» **STUDY MATERIAL**:
********

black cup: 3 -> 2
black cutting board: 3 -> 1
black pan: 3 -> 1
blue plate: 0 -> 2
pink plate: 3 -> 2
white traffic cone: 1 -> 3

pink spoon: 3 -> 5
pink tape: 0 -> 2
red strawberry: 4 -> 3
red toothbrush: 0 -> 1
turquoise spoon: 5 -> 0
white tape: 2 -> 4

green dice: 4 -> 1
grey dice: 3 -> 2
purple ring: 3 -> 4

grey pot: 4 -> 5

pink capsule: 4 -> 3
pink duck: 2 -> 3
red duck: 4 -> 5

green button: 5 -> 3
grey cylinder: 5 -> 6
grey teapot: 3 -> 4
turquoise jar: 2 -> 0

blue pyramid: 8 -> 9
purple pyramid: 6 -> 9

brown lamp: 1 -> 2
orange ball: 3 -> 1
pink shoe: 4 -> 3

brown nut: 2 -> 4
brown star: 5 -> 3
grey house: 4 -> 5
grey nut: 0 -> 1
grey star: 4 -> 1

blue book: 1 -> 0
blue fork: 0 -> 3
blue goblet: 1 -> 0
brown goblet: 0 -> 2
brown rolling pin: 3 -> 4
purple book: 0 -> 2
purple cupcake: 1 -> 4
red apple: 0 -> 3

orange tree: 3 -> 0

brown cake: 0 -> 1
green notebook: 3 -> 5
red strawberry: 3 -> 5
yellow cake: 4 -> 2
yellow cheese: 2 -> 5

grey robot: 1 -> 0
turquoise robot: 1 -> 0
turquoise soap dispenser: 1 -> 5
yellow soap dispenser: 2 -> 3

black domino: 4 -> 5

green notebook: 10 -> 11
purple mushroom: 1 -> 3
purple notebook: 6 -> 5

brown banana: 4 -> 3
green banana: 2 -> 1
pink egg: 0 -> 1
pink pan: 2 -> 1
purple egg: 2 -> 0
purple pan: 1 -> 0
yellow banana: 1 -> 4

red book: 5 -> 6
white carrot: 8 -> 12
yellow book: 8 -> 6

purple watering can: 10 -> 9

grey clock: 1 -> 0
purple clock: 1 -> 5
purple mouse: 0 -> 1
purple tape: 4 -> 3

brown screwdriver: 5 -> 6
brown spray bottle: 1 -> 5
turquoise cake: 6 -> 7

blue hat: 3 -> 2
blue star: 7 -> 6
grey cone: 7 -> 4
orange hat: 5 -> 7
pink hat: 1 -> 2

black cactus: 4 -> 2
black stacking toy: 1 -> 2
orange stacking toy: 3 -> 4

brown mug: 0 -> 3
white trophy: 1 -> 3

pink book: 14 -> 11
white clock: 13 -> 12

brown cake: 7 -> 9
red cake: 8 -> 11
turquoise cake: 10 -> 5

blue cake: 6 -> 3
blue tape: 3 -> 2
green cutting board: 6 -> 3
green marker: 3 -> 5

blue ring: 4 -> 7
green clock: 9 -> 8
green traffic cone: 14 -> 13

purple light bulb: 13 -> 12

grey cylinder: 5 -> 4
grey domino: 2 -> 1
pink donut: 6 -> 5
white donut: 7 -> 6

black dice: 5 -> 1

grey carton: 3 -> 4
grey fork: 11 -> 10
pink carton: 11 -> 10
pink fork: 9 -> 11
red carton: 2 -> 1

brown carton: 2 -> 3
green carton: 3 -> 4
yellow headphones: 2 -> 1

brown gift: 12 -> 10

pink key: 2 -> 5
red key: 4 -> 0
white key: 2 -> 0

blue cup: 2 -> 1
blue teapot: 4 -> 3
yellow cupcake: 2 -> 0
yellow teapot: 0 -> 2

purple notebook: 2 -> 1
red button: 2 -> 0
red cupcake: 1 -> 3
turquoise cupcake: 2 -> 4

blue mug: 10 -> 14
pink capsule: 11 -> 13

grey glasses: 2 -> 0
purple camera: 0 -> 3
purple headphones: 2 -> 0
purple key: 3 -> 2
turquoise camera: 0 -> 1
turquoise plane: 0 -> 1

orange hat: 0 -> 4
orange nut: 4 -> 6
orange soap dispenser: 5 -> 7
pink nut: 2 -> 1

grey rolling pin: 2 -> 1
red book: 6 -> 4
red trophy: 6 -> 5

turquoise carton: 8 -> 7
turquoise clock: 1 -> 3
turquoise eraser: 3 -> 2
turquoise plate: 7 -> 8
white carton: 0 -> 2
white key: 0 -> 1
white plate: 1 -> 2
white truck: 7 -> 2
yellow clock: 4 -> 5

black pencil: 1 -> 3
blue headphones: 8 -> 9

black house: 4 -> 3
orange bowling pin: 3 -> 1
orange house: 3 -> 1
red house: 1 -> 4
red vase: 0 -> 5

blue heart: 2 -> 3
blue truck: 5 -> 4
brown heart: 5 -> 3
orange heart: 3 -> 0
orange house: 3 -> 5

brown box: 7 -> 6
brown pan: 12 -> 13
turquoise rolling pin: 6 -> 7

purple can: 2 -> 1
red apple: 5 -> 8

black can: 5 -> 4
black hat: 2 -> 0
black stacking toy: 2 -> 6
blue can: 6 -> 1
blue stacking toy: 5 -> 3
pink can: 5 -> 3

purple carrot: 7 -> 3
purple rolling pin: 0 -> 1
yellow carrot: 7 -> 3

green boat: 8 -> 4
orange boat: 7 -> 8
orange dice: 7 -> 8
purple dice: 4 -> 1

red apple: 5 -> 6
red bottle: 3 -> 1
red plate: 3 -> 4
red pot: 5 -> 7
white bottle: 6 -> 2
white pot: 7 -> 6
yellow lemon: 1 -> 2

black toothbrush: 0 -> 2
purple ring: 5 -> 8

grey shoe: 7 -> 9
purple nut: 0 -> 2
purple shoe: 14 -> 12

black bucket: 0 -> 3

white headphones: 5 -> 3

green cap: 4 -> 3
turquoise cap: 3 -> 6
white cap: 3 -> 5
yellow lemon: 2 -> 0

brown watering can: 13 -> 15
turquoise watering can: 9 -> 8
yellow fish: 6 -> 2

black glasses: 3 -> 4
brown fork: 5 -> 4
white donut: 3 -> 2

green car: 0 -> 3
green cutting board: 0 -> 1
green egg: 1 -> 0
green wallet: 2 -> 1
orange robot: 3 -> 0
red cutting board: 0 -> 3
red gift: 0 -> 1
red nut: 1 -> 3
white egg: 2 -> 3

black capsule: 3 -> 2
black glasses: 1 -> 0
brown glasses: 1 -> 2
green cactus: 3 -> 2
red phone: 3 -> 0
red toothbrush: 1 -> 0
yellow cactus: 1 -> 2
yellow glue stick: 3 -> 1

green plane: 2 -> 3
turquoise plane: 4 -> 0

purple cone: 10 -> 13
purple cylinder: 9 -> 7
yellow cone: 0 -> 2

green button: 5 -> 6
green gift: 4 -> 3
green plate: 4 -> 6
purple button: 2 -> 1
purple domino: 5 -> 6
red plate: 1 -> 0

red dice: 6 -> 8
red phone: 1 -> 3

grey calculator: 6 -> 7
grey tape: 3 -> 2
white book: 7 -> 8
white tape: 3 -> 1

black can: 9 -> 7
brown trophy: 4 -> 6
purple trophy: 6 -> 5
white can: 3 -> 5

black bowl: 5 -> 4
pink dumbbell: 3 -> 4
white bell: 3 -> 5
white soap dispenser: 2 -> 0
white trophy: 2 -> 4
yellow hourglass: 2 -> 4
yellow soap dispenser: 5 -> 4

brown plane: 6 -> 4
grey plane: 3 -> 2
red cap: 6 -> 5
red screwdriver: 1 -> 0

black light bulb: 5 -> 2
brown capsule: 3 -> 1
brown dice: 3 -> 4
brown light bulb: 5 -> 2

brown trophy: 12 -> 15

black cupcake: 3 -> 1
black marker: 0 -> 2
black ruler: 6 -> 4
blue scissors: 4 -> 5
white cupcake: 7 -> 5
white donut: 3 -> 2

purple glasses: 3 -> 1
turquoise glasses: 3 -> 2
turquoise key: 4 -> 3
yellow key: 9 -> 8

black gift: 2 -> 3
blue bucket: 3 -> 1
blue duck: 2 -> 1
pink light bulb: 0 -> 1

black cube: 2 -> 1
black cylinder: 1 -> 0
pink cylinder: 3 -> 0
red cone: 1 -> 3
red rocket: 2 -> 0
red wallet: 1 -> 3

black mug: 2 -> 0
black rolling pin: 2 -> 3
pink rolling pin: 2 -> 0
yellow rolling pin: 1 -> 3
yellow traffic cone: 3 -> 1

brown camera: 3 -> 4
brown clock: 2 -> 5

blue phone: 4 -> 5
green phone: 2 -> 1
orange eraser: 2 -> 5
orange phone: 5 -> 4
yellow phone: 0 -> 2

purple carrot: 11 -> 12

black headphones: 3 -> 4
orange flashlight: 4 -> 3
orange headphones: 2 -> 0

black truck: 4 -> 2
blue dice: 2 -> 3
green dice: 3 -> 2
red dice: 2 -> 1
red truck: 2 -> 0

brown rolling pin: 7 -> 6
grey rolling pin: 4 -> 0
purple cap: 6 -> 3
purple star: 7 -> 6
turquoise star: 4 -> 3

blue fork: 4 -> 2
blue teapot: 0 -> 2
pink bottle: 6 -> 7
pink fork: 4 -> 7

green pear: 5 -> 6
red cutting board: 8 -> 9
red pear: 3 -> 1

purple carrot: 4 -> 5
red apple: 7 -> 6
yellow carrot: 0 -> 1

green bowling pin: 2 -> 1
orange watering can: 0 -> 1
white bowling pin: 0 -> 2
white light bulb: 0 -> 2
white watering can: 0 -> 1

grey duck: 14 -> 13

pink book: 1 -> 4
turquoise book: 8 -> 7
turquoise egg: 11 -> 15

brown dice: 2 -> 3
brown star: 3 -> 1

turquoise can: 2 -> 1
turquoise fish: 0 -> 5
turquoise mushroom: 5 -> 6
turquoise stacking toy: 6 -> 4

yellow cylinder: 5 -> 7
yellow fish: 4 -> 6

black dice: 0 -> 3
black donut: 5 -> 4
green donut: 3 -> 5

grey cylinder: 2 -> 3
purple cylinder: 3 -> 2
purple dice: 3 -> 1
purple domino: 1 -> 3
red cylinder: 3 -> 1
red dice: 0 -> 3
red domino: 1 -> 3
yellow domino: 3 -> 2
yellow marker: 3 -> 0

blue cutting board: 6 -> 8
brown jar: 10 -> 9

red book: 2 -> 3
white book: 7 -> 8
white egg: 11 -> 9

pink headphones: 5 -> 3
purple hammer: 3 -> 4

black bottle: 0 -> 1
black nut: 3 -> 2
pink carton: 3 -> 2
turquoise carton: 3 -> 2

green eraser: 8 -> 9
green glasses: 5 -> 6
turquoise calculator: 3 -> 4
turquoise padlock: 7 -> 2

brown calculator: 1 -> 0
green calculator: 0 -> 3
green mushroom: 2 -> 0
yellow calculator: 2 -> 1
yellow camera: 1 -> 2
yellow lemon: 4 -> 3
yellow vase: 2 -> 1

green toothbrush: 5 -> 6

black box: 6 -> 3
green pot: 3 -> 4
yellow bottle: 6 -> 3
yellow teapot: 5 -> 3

********

» **TASK DETAILS**: From the first line of the records above down to the line containing "brown carton: 2 -> 3", repeat each line exactly as written. Include both of those lines and add nothing.

» **SOLUTION FOR THIS PROBLEM**:
black cup: 3 -> 2
black cutting board: 3 -> 1
black pan: 3 -> 1
blue plate: 0 -> 2
pink plate: 3 -> 2
white traffic cone: 1 -> 3

pink spoon: 3 -> 5
pink tape: 0 -> 2
red strawberry: 4 -> 3
red toothbrush: 0 -> 1
turquoise spoon: 5 -> 0
white tape: 2 -> 4

green dice: 4 -> 1
grey dice: 3 -> 2
purple ring: 3 -> 4

grey pot: 4 -> 5

pink capsule: 4 -> 3
pink duck: 2 -> 3
red duck: 4 -> 5

green button: 5 -> 3
grey cylinder: 5 -> 6
grey teapot: 3 -> 4
turquoise jar: 2 -> 0

blue pyramid: 8 -> 9
purple pyramid: 6 -> 9

brown lamp: 1 -> 2
orange ball: 3 -> 1
pink shoe: 4 -> 3

brown nut: 2 -> 4
brown star: 5 -> 3
grey house: 4 -> 5
grey nut: 0 -> 1
grey star: 4 -> 1

blue book: 1 -> 0
blue fork: 0 -> 3
blue goblet: 1 -> 0
brown goblet: 0 -> 2
brown rolling pin: 3 -> 4
purple book: 0 -> 2
purple cupcake: 1 -> 4
red apple: 0 -> 3

orange tree: 3 -> 0

brown cake: 0 -> 1
green notebook: 3 -> 5
red strawberry: 3 -> 5
yellow cake: 4 -> 2
yellow cheese: 2 -> 5

grey robot: 1 -> 0
turquoise robot: 1 -> 0
turquoise soap dispenser: 1 -> 5
yellow soap dispenser: 2 -> 3

black domino: 4 -> 5

green notebook: 10 -> 11
purple mushroom: 1 -> 3
purple notebook: 6 -> 5

brown banana: 4 -> 3
green banana: 2 -> 1
pink egg: 0 -> 1
pink pan: 2 -> 1
purple egg: 2 -> 0
purple pan: 1 -> 0
yellow banana: 1 -> 4

red book: 5 -> 6
white carrot: 8 -> 12
yellow book: 8 -> 6

purple watering can: 10 -> 9

grey clock: 1 -> 0
purple clock: 1 -> 5
purple mouse: 0 -> 1
purple tape: 4 -> 3

brown screwdriver: 5 -> 6
brown spray bottle: 1 -> 5
turquoise cake: 6 -> 7

blue hat: 3 -> 2
blue star: 7 -> 6
grey cone: 7 -> 4
orange hat: 5 -> 7
pink hat: 1 -> 2

black cactus: 4 -> 2
black stacking toy: 1 -> 2
orange stacking toy: 3 -> 4

brown mug: 0 -> 3
white trophy: 1 -> 3

pink book: 14 -> 11
white clock: 13 -> 12

brown cake: 7 -> 9
red cake: 8 -> 11
turquoise cake: 10 -> 5

blue cake: 6 -> 3
blue tape: 3 -> 2
green cutting board: 6 -> 3
green marker: 3 -> 5

blue ring: 4 -> 7
green clock: 9 -> 8
green traffic cone: 14 -> 13

purple light bulb: 13 -> 12

grey cylinder: 5 -> 4
grey domino: 2 -> 1
pink donut: 6 -> 5
white donut: 7 -> 6

black dice: 5 -> 1

grey carton: 3 -> 4
grey fork: 11 -> 10
pink carton: 11 -> 10
pink fork: 9 -> 11
red carton: 2 -> 1

brown carton: 2 -> 3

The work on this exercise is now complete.